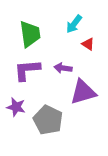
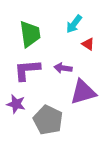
purple star: moved 3 px up
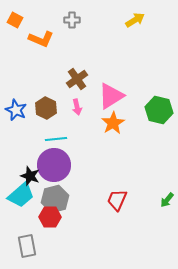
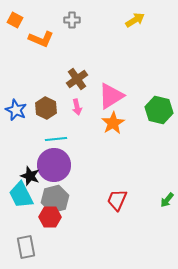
cyan trapezoid: rotated 104 degrees clockwise
gray rectangle: moved 1 px left, 1 px down
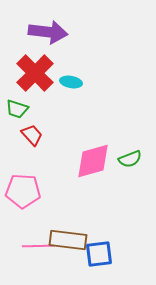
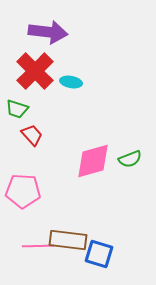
red cross: moved 2 px up
blue square: rotated 24 degrees clockwise
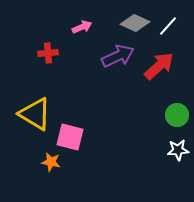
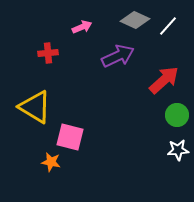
gray diamond: moved 3 px up
red arrow: moved 5 px right, 14 px down
yellow triangle: moved 7 px up
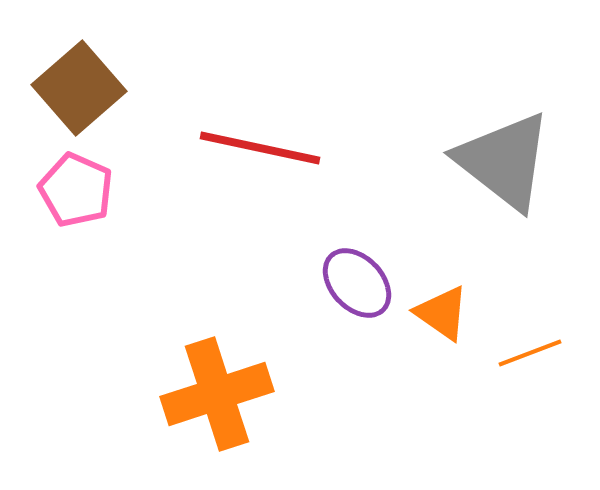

-=-=-

*What the exercise asks*:
Skipping any pictures, copy the line that holds "gray diamond: moved 3 px up" and each line after it through the last line of the records, unchanged, and no other lines.

*Result for this task*:
gray diamond: moved 3 px up
red arrow: moved 5 px right, 14 px down
yellow triangle: moved 7 px up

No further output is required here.